→ THE PROBLEM:
Going through the entries below, copy out each line that contains "plate".

→ MATERIAL FOR THIS TASK:
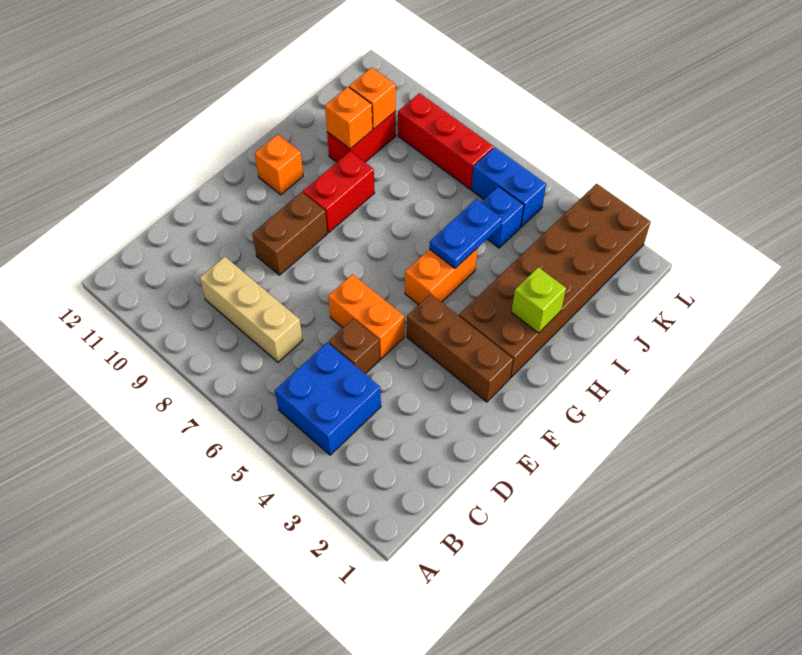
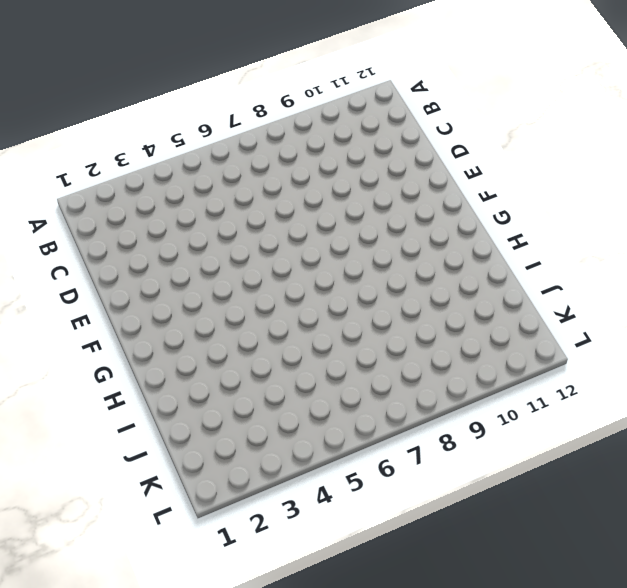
none -> blue brick B4:C5 level 1
none -> tan brick C7:C9 level 1
none -> brown brick D5 level 1

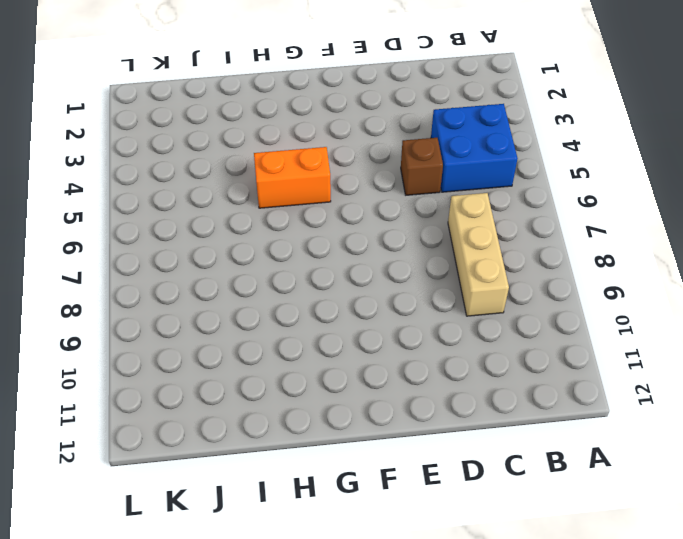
none -> orange brick E5:E6 level 1
none -> brown brick E9:F9 level 1
none -> brown brick F2:F4 level 1

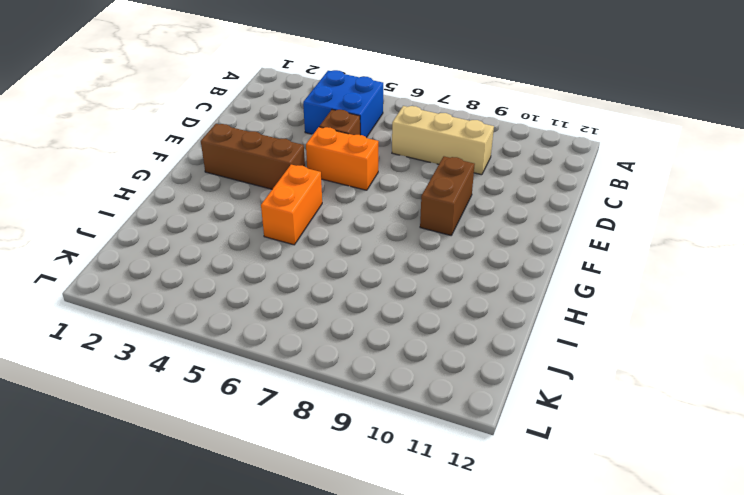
none -> brown brick G2:L3 level 1
none -> red brick G9:H9 level 1
none -> orange brick G11 level 1

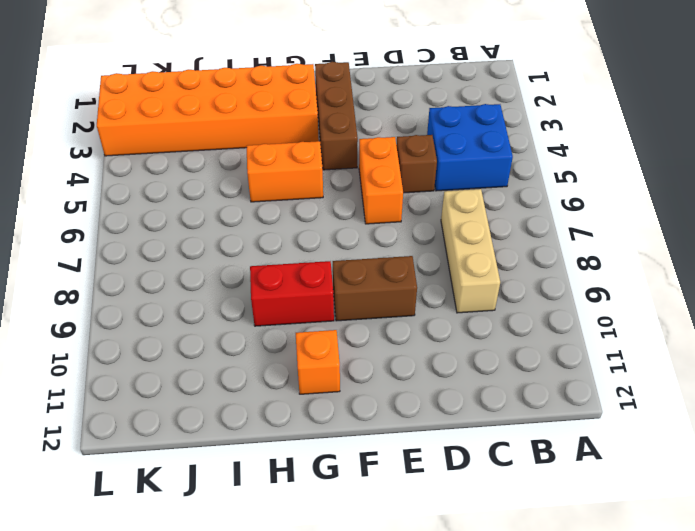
orange brick G2:L3 level 1 -> brown brick G2:L3 level 1
none -> red brick I10:J10 level 1
none -> blue brick J5 level 1
none -> blue brick K5:K6 level 1

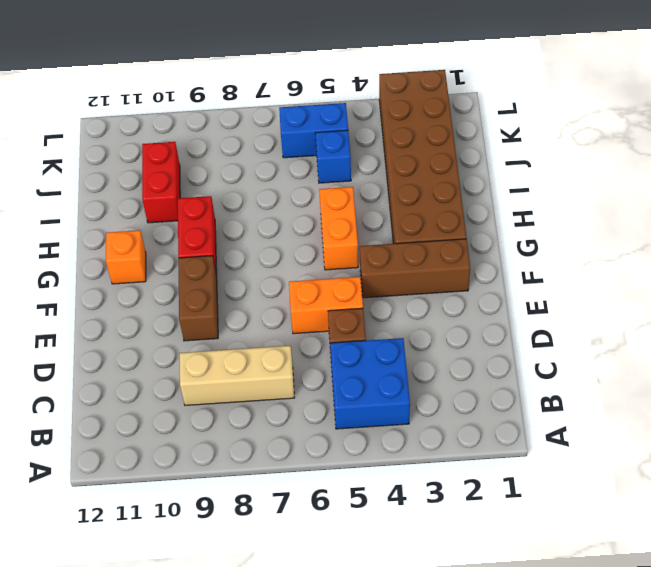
none -> red brick K7:K9 level 1
none -> lime brick H2 level 2
none -> blue plate H5:I5 level 2

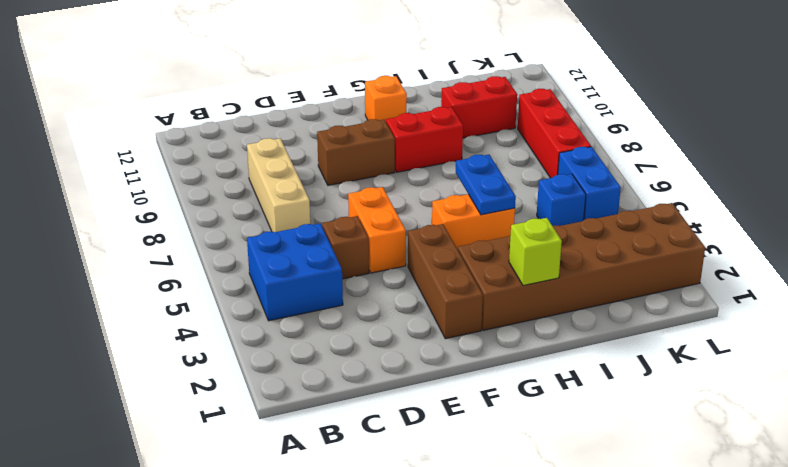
blue plate H5:H6 level 2 -> blue plate H5:I5 level 2
none -> orange brick I10 level 2
none -> orange brick J10 level 2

→ RESPONSE AREA:
none -> blue plate H5:I5 level 2
blue plate H5:H6 level 2 -> blue plate H5:I5 level 2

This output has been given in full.